_DATA FOR THIS TASK_.
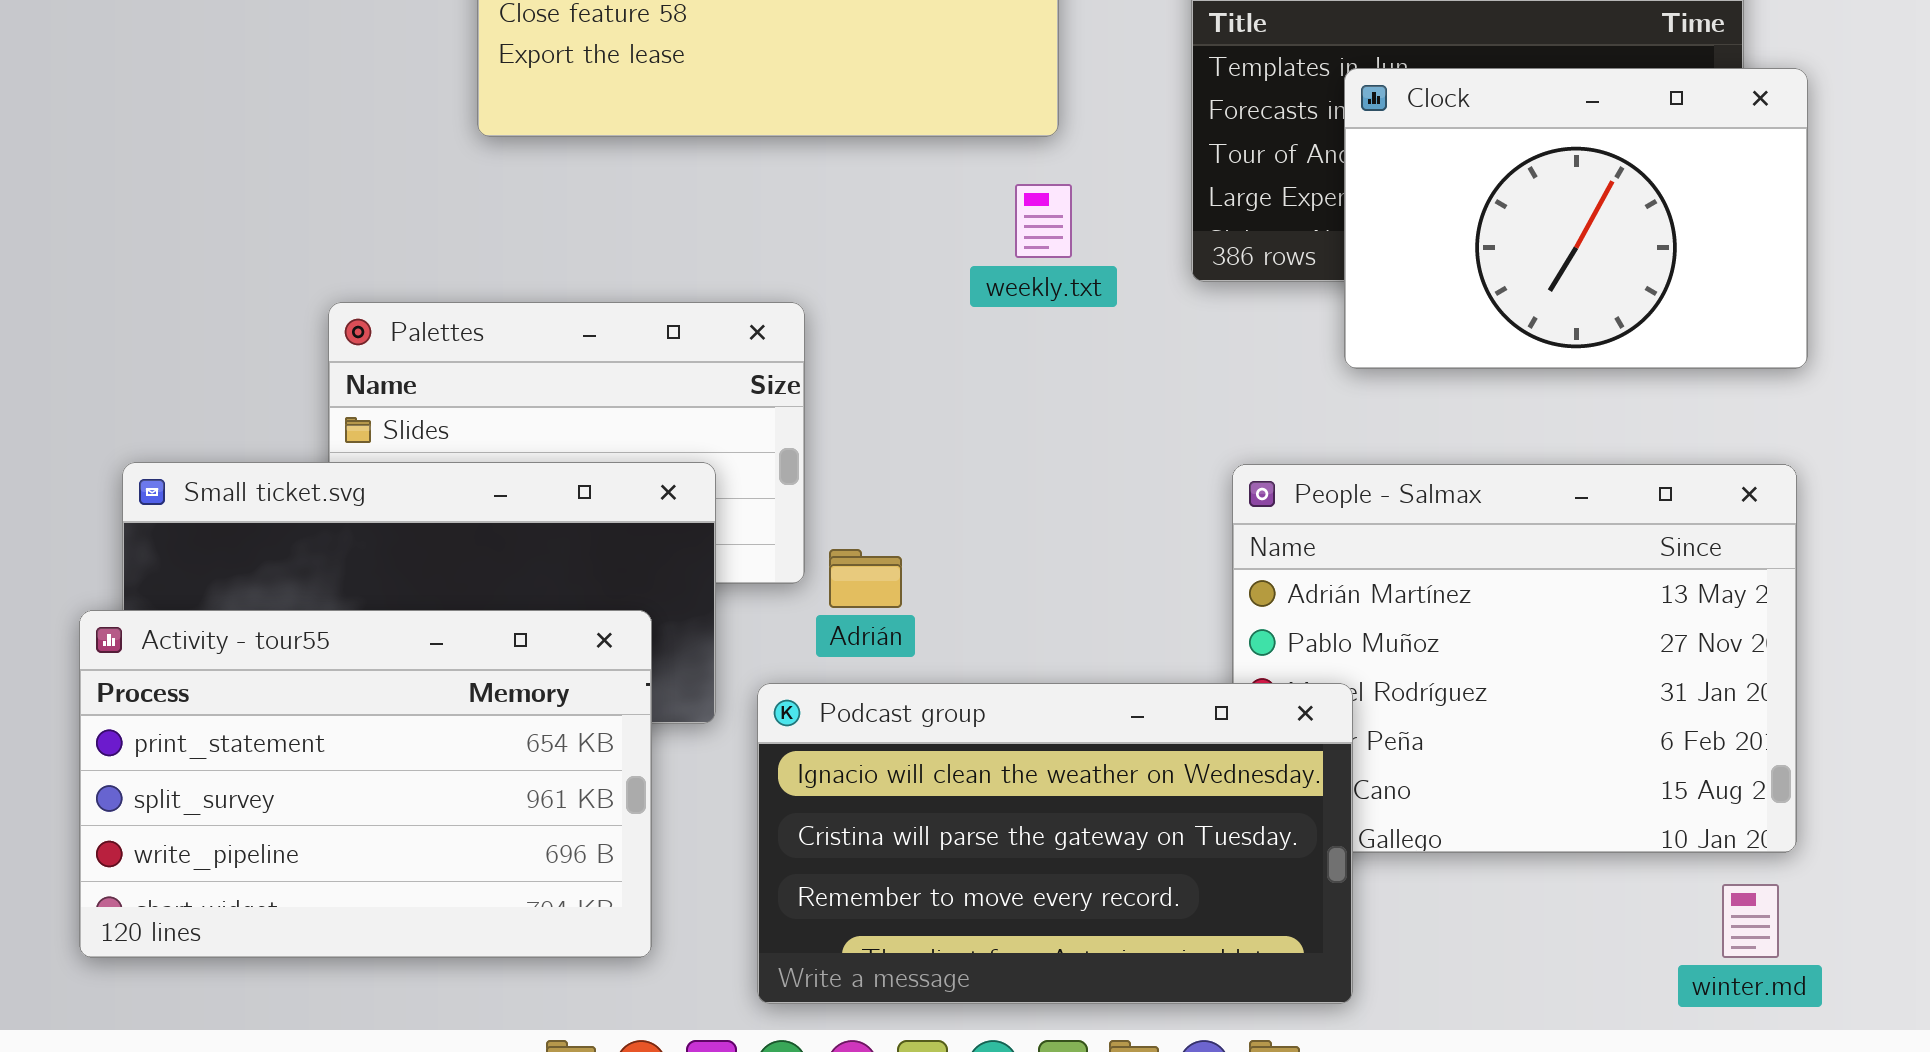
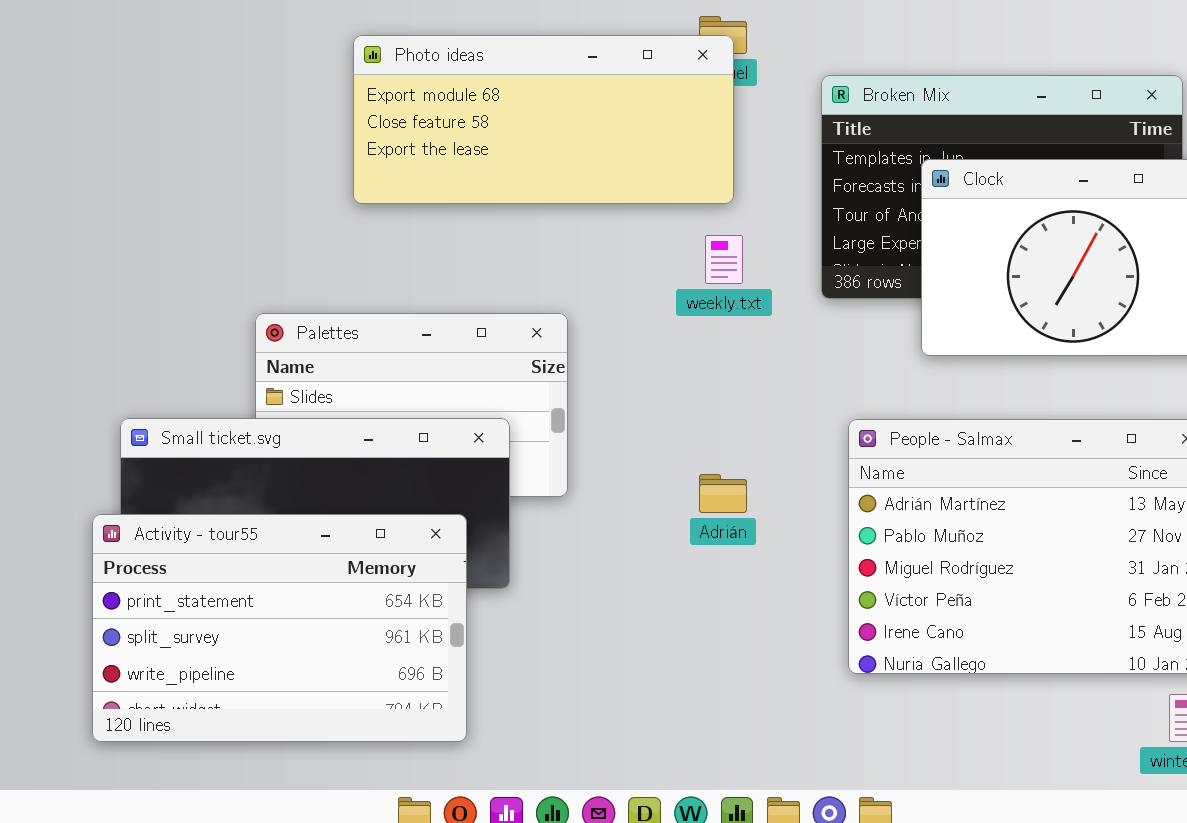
Adrián: [829,549,902,608] -> [699,474,747,513], moved
Podcast group: [757,683,1353,1004] -> none, closed

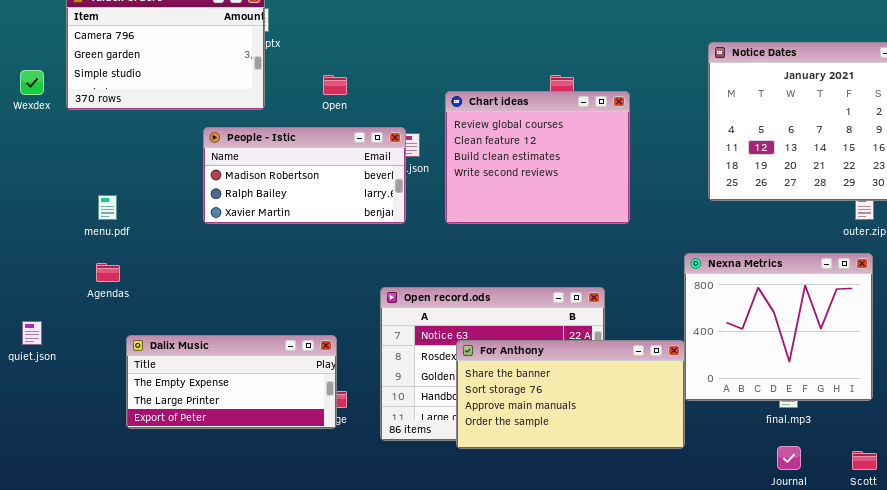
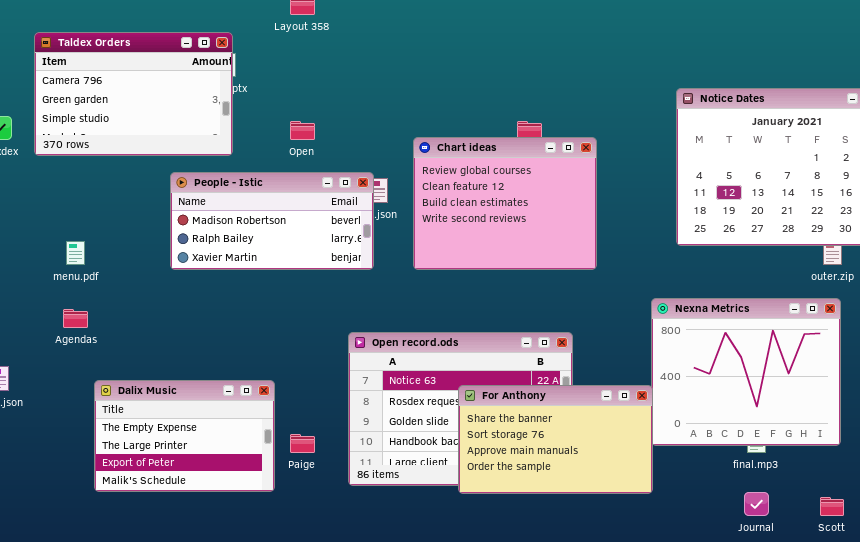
Dalix Music: [126,335,337,429] -> [94,380,275,492], resized
For Anthony: [456,340,685,449] -> [458,385,653,494], resized

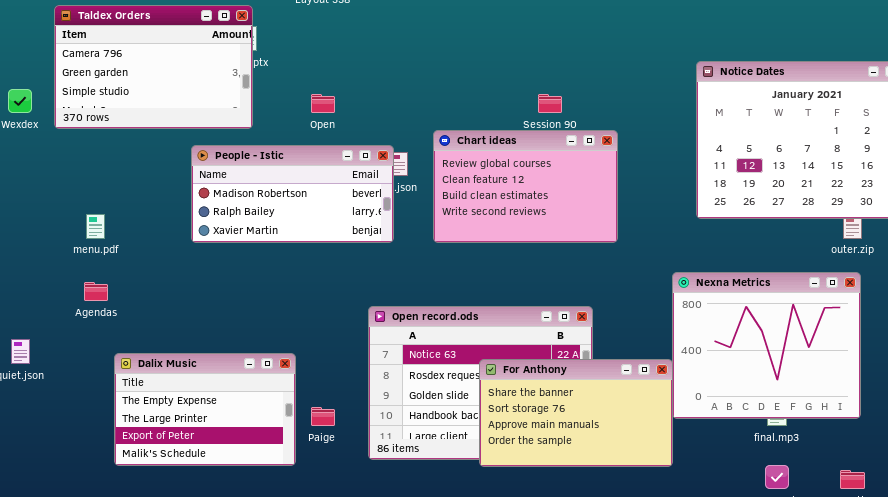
Chart ideas: [413,137,597,270] -> [433,130,618,243], resized

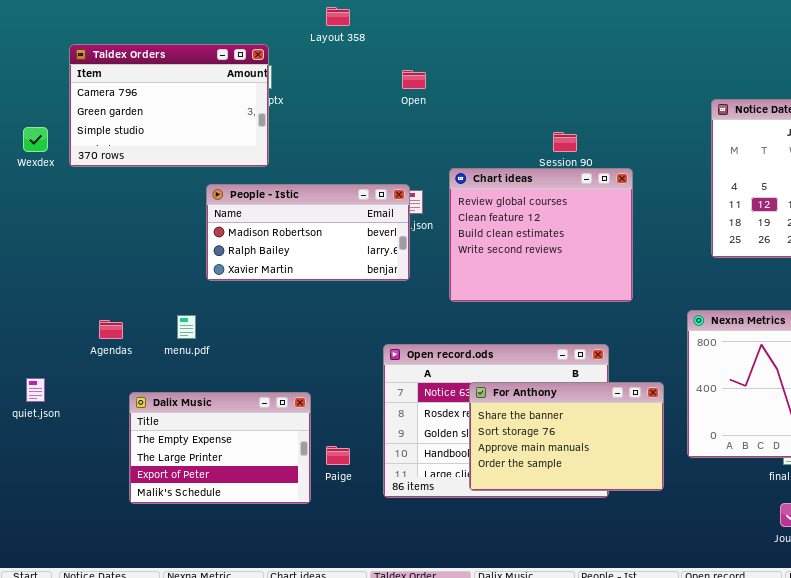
Open: [311,94,335,113] -> [402,70,426,89], moved
Chart ideas: [433,130,618,243] -> [449,168,633,302], resized
menu.pdf: [86,214,105,239] -> [177,315,196,339], moved
For Anthony: [479,359,673,467] -> [469,382,664,491], moved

_PROBLEM TO SOLVE_. Return, exactly as written, only those lines that run from the one with "menu.pdf: [86,214,105,239] ->" to the last line of the data, both of those lines included.

_RESULT FOR THIS EXERCISE_.
menu.pdf: [86,214,105,239] -> [177,315,196,339], moved
For Anthony: [479,359,673,467] -> [469,382,664,491], moved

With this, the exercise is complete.